Nothing but the lines below from the one with "LINE pin DO: D2 -> RX" through the one with "LINE pin VCC: GND -> 3V3" should be output, each exactly as given, and no pictures.

Stored data:
○ ○ ○ ○
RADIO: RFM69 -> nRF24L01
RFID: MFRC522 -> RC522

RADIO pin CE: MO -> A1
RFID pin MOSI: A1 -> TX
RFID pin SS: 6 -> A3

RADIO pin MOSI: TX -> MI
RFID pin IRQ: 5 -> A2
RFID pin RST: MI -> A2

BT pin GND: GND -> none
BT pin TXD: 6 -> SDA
○ ○ ○ ○
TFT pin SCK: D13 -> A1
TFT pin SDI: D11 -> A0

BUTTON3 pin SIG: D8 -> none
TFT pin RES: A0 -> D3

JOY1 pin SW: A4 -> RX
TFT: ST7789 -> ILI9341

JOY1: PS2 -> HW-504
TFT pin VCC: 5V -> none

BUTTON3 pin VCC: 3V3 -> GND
○ ○ ○ ○
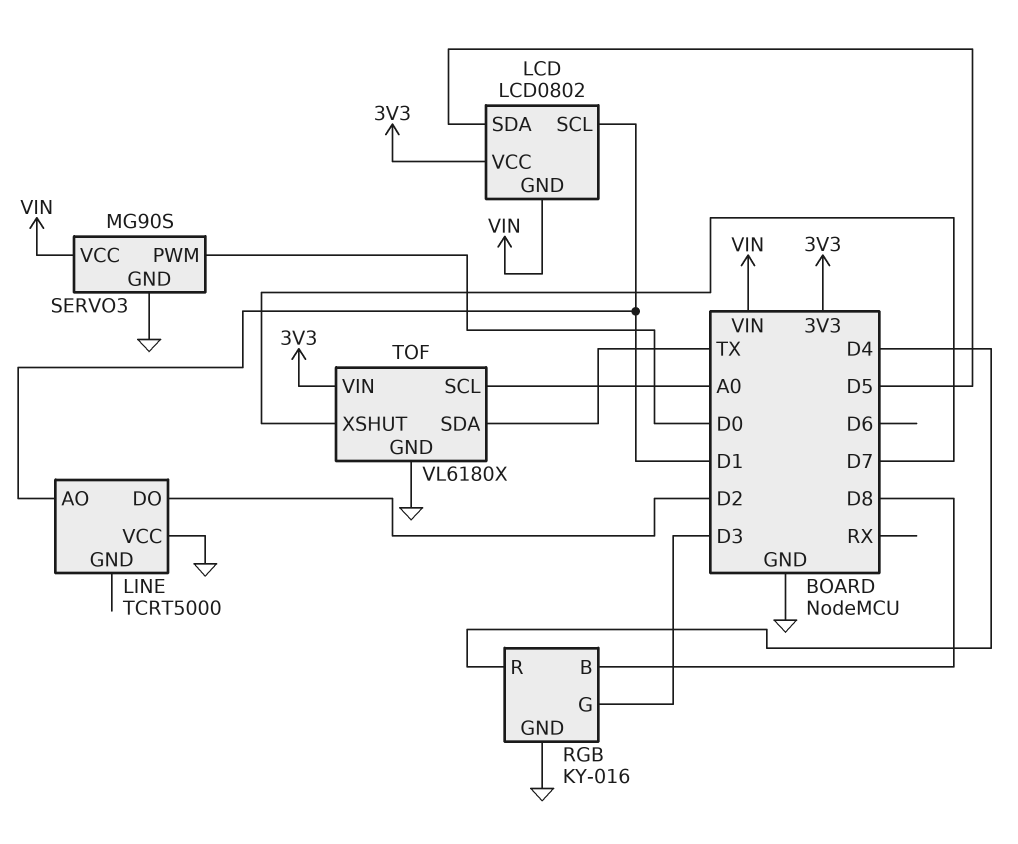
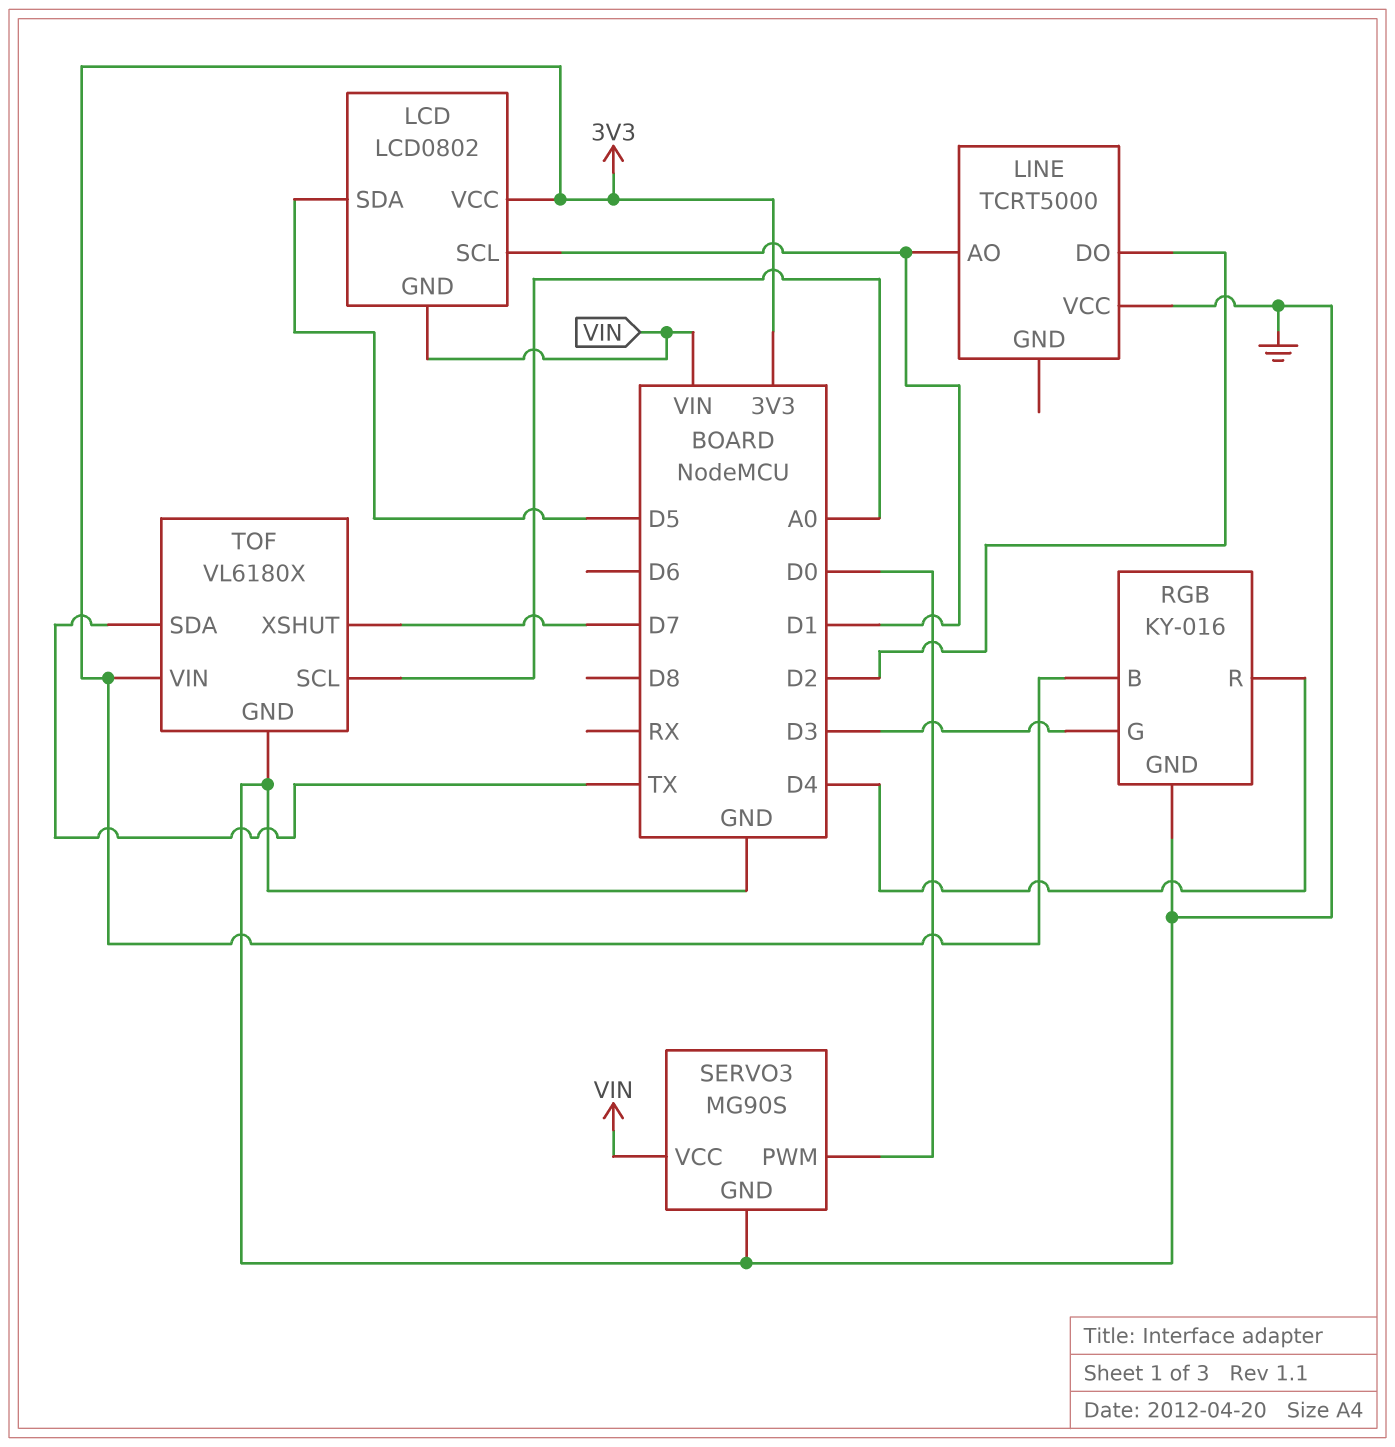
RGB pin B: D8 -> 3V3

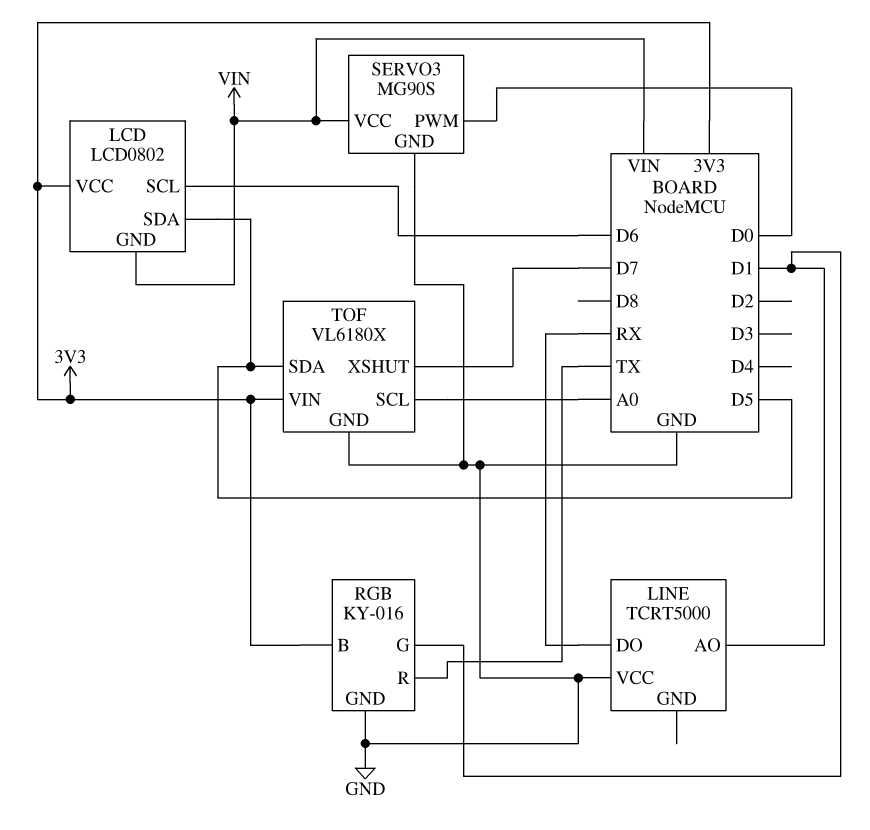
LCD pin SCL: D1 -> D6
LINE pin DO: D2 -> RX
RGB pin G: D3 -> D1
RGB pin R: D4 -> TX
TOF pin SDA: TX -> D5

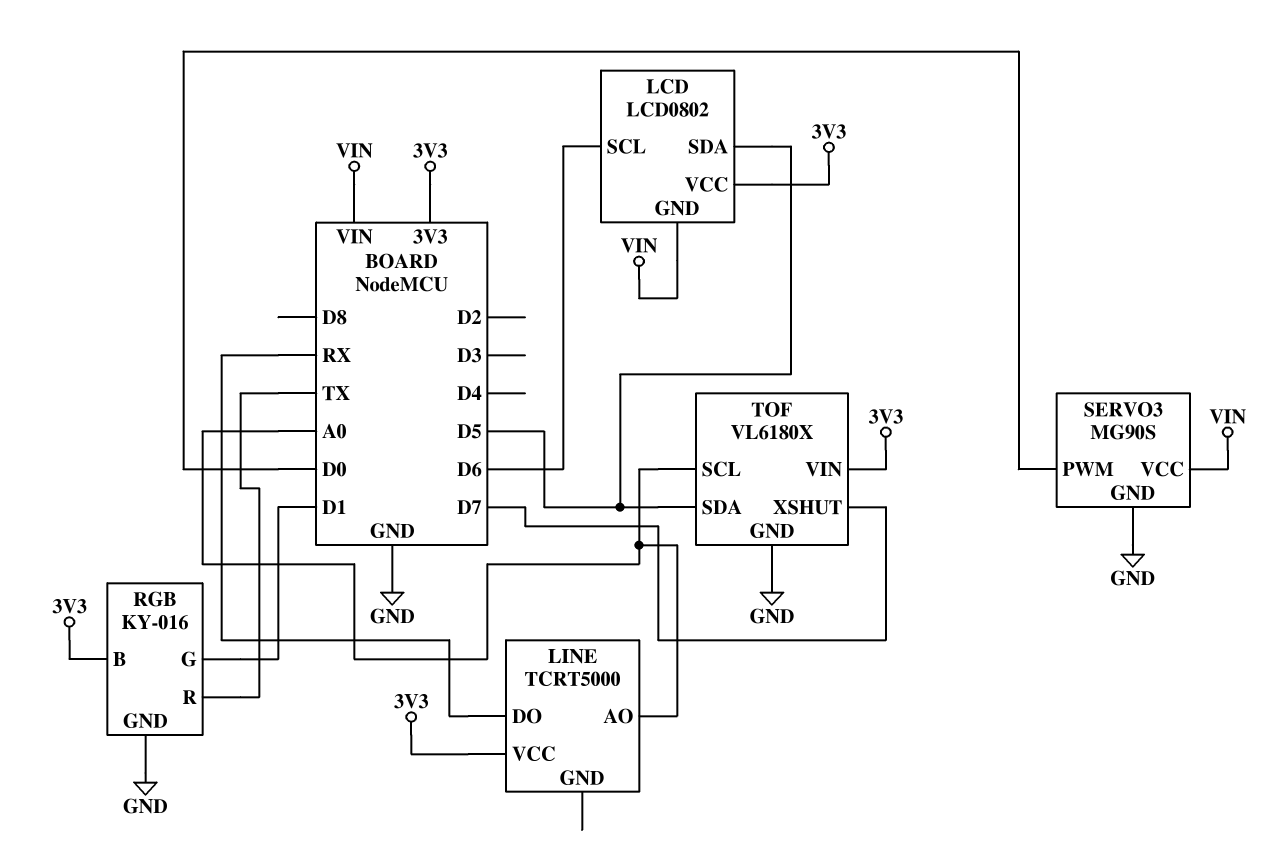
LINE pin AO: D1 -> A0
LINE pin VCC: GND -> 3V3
○ ○ ○ ○
Expected output:
LINE pin DO: D2 -> RX
RGB pin G: D3 -> D1
RGB pin R: D4 -> TX
TOF pin SDA: TX -> D5

LINE pin AO: D1 -> A0
LINE pin VCC: GND -> 3V3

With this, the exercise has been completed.